What the task asks:
In exact form, please repeat the records from their opening line down to the line with "(407, 205) = (352, 207): yellow", including that line.

[Items from a data source]
═══

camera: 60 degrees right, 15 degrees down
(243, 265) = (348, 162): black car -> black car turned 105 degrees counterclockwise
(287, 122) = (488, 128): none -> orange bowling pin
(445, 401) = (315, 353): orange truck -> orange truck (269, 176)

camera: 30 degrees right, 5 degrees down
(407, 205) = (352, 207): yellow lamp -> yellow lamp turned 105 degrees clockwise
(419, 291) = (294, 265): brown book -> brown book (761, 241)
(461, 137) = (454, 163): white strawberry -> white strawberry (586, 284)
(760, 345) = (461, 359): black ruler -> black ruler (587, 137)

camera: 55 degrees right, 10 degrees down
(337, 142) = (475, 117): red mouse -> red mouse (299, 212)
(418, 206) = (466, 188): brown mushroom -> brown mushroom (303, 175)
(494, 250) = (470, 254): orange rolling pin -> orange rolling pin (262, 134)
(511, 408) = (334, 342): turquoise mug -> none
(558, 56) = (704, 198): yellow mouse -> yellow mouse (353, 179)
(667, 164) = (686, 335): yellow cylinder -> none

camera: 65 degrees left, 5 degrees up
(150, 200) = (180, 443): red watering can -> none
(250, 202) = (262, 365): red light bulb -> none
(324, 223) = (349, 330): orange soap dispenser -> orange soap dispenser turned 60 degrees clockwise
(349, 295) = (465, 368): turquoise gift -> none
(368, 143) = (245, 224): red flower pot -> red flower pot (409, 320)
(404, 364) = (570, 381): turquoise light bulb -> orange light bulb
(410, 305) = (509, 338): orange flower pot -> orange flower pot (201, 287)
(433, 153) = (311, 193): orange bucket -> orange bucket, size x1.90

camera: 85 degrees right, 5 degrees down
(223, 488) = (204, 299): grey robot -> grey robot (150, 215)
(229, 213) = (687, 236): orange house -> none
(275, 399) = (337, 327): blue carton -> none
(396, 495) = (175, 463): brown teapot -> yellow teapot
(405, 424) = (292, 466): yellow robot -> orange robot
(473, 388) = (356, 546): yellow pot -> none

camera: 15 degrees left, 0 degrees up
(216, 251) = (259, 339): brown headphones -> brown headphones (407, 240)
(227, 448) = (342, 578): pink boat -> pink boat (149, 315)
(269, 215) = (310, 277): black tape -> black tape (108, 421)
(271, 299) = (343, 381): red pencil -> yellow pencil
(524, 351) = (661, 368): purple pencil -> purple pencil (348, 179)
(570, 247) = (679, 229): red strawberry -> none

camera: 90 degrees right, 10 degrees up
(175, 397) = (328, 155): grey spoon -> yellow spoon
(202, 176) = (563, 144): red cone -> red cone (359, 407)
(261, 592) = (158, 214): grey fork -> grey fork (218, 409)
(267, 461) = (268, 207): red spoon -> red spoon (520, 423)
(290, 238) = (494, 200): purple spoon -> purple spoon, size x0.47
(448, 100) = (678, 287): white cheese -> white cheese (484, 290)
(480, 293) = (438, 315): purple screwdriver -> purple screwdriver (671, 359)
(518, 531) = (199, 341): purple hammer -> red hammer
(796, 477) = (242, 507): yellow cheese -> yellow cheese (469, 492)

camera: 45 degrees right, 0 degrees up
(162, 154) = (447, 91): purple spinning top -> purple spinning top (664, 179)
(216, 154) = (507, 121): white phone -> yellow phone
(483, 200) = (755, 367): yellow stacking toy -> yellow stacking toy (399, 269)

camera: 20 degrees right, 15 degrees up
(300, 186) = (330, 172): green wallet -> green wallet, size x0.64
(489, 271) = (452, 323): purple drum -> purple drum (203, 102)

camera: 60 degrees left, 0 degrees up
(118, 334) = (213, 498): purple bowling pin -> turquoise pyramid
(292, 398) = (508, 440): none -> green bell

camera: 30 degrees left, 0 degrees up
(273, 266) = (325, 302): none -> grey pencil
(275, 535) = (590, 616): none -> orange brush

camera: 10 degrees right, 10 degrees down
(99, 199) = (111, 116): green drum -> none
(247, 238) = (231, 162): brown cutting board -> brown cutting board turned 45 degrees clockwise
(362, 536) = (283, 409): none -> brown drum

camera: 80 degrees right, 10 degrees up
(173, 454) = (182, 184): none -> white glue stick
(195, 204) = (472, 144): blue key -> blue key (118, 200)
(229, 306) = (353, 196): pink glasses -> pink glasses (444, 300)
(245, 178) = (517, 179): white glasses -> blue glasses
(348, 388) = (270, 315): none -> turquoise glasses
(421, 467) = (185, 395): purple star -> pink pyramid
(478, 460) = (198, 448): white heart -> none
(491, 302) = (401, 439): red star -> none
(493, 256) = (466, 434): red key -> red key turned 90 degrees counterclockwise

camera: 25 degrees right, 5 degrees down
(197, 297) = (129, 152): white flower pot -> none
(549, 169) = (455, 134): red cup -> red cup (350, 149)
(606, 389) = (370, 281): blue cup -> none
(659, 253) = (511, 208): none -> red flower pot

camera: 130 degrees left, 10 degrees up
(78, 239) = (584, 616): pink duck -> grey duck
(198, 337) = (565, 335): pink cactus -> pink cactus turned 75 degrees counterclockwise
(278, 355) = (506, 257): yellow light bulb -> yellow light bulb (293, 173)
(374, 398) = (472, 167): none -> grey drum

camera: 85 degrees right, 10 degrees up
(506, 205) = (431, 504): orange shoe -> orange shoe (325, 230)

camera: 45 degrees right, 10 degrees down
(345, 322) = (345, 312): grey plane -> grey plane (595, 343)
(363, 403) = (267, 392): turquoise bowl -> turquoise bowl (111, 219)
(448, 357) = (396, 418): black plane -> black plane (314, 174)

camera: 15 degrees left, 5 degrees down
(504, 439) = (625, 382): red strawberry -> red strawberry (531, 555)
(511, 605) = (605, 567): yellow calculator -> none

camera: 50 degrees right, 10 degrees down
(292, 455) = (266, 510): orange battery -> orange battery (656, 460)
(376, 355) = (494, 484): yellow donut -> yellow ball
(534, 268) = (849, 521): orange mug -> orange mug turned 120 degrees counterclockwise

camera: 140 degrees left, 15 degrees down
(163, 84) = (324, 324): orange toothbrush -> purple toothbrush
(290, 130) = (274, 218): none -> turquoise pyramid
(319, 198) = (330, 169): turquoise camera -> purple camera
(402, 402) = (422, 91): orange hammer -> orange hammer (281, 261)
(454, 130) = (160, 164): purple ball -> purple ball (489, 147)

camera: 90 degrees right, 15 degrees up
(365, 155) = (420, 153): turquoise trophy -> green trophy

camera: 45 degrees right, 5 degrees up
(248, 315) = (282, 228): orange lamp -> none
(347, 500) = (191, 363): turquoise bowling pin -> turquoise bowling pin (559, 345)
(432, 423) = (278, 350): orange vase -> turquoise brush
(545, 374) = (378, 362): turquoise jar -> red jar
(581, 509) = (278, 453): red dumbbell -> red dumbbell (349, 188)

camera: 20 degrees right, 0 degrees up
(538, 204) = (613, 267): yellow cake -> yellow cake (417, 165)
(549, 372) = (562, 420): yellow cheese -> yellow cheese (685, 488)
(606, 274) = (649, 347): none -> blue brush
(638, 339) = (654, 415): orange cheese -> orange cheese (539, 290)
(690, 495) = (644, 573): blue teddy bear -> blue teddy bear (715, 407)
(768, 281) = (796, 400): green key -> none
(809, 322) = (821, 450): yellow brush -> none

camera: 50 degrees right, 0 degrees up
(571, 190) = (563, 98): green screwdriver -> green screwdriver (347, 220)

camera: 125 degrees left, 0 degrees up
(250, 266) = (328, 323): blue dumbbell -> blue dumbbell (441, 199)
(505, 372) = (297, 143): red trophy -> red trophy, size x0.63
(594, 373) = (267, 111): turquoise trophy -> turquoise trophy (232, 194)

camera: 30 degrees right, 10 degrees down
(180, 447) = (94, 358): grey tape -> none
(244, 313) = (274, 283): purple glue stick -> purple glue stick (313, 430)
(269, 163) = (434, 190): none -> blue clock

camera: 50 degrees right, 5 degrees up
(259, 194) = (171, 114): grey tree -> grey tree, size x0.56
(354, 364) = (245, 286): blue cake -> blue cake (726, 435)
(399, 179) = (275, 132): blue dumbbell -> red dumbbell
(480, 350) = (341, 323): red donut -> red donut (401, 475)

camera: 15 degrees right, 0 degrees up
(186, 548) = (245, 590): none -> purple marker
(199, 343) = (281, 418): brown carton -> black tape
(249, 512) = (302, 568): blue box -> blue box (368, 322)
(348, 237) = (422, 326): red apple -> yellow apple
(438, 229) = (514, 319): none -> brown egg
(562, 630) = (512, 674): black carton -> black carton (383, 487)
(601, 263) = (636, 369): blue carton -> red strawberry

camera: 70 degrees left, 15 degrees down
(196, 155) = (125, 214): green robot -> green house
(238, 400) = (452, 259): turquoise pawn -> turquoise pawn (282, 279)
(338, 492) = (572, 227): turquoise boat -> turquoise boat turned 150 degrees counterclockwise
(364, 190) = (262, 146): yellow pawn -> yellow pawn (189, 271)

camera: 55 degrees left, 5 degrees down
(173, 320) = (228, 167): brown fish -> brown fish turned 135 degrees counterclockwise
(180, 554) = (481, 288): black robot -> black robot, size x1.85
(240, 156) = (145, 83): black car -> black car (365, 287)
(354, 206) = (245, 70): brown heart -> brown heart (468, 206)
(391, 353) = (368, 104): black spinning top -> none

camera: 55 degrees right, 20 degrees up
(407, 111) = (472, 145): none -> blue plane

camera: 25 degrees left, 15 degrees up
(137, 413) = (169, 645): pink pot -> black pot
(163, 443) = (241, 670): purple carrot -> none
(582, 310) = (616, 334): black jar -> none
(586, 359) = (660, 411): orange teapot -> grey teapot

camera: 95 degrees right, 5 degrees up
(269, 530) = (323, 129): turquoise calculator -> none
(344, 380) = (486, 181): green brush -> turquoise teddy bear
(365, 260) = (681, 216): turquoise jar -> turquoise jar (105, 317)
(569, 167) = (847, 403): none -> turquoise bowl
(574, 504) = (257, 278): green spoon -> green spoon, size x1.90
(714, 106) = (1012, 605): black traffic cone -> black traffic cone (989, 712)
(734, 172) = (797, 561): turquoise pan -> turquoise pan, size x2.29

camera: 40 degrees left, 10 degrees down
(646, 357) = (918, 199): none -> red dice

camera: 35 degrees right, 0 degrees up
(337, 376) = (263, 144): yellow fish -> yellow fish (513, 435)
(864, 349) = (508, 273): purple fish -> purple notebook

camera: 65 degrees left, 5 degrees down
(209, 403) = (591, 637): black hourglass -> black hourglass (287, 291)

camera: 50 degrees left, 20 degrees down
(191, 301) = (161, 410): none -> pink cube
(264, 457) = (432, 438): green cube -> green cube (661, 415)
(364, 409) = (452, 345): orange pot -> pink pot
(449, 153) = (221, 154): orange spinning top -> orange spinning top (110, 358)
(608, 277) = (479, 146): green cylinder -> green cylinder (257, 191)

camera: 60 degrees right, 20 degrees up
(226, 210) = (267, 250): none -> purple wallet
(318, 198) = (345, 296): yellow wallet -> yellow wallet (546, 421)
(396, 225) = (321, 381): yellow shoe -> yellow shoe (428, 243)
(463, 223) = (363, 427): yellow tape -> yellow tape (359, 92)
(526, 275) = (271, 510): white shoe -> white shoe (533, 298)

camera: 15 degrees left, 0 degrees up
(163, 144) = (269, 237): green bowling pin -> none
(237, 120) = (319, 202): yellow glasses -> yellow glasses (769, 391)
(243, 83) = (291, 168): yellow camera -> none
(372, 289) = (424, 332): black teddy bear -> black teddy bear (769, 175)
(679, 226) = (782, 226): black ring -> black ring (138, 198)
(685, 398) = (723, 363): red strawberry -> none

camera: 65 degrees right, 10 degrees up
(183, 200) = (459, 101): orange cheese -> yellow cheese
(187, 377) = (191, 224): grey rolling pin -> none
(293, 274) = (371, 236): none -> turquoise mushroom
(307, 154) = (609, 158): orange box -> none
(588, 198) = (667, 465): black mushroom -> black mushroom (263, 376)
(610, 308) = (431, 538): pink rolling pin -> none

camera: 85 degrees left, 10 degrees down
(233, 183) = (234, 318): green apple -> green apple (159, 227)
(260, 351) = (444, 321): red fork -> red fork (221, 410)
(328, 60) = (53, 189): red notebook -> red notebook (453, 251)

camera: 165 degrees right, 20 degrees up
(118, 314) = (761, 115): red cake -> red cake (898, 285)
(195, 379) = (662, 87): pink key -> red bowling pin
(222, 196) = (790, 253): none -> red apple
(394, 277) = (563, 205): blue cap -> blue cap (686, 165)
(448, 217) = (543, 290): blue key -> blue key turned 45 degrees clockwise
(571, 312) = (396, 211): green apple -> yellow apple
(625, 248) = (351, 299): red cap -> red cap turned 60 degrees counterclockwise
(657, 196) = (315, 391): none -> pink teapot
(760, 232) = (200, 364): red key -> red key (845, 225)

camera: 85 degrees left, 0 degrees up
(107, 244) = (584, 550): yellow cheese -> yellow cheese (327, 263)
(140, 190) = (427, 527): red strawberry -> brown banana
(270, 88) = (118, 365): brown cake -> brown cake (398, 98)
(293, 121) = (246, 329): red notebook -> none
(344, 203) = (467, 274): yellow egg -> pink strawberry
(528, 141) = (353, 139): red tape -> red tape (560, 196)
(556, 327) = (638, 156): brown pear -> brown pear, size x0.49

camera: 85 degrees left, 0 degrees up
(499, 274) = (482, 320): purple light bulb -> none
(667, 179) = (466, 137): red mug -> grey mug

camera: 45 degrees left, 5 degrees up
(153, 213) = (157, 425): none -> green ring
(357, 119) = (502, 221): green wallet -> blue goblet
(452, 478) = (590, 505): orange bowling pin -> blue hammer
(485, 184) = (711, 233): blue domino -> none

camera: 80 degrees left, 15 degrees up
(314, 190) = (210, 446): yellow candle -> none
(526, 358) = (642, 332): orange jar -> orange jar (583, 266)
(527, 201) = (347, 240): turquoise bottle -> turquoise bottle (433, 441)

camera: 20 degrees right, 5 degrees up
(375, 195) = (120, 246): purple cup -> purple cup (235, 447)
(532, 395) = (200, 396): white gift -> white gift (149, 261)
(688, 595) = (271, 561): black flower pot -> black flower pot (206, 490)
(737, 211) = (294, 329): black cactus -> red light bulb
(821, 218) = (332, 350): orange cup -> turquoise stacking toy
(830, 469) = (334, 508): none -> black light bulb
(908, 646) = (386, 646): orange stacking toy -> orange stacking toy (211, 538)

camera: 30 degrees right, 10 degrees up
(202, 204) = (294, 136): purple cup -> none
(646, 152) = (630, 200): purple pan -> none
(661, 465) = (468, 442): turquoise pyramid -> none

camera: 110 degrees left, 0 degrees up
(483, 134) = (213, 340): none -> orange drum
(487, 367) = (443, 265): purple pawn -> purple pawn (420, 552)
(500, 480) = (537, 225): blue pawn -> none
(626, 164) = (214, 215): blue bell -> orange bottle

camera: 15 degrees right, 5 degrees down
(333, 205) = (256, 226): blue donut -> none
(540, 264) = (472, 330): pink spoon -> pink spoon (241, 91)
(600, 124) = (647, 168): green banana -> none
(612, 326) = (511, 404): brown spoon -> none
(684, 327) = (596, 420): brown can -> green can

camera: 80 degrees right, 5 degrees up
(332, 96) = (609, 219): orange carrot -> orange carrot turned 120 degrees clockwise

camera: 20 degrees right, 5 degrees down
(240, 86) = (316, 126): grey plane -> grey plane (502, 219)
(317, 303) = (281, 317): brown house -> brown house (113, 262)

═══

Your solution:
camera: 60 degrees right, 15 degrees down
(243, 265) = (348, 162): black car -> black car turned 105 degrees counterclockwise
(287, 122) = (488, 128): none -> orange bowling pin
(445, 401) = (315, 353): orange truck -> orange truck (269, 176)

camera: 30 degrees right, 5 degrees down
(407, 205) = (352, 207): yellow lamp -> yellow lamp turned 105 degrees clockwise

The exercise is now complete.